Description of the task
Return every line below as is, leaving out the pictures.

Provided data

>>>>>

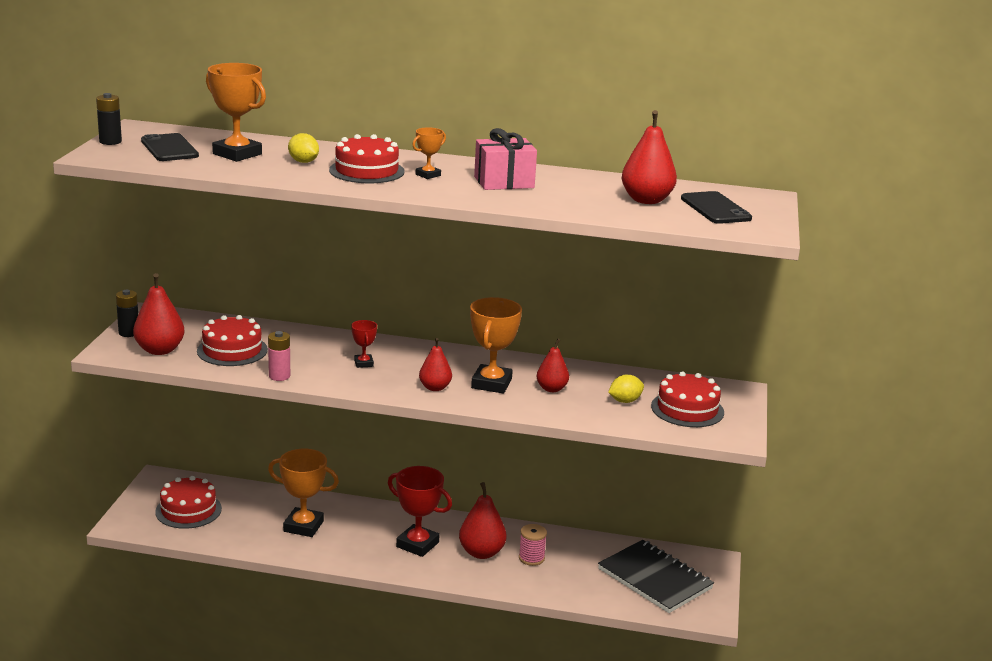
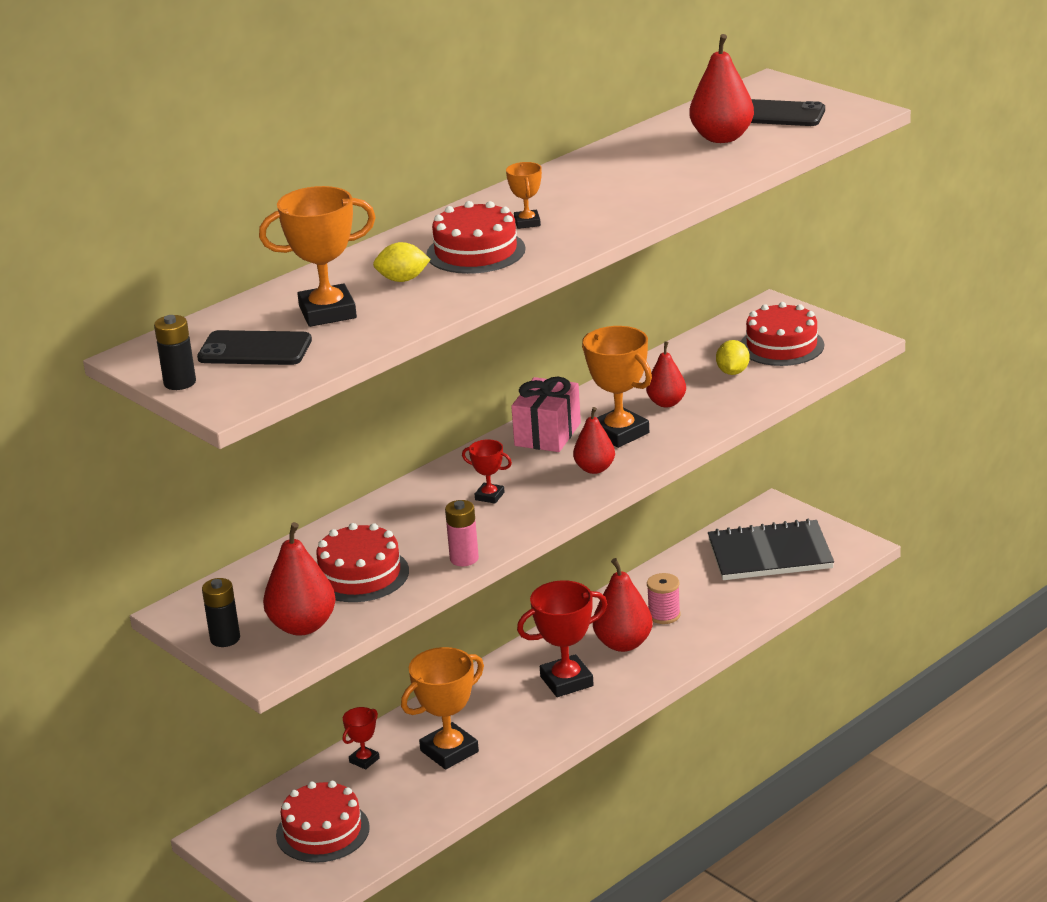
camera: 50 degrees left, 5 degrees up
(269, 499) = (364, 760): none -> red trophy
(504, 182) = (594, 190): pink gift -> pink gift (547, 434)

<<<<<

Exercise output
camera: 50 degrees left, 5 degrees up
(269, 499) = (364, 760): none -> red trophy
(504, 182) = (594, 190): pink gift -> pink gift (547, 434)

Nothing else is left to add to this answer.